[Provided material]:
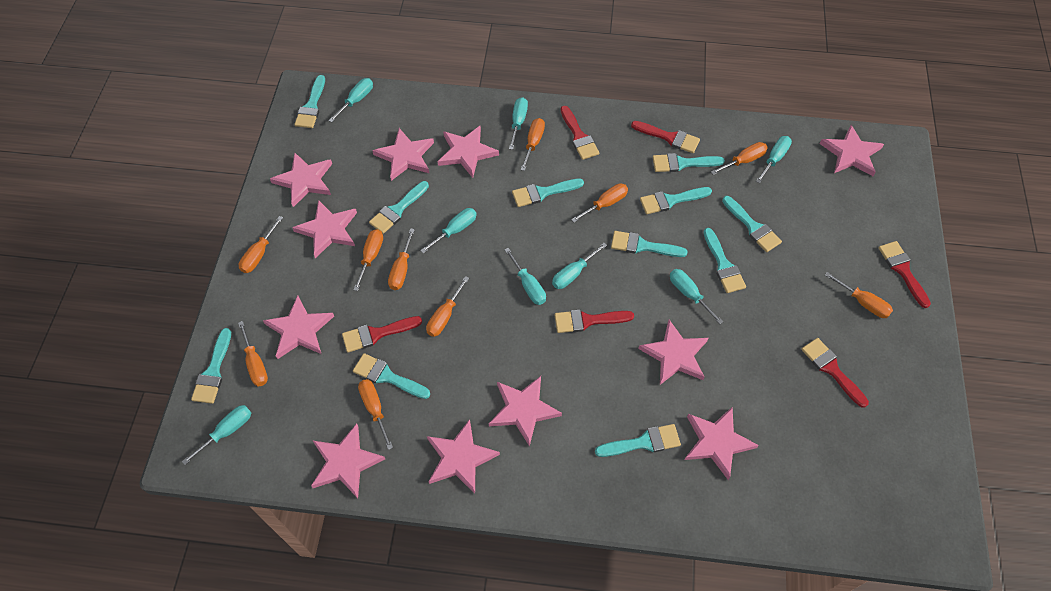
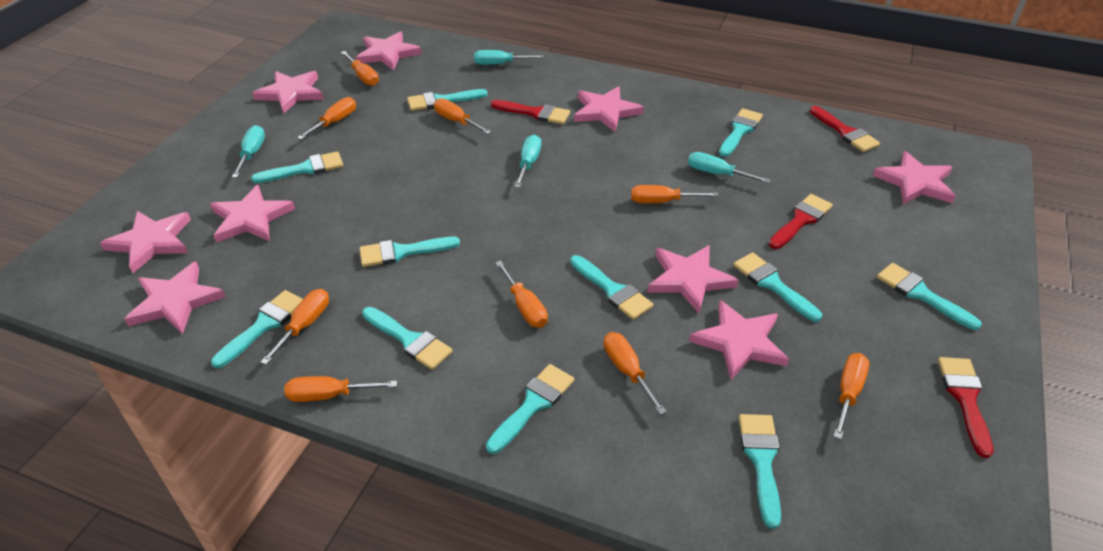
orange screwdriver: 10 -> 9
pink star: 11 -> 9
red brush: 6 -> 4
turquoise screwdriver: 8 -> 4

[Aim of the task]: Take every line above carrying "screwdriver" and return it.

[Solution for this exercise]:
orange screwdriver: 10 -> 9
turquoise screwdriver: 8 -> 4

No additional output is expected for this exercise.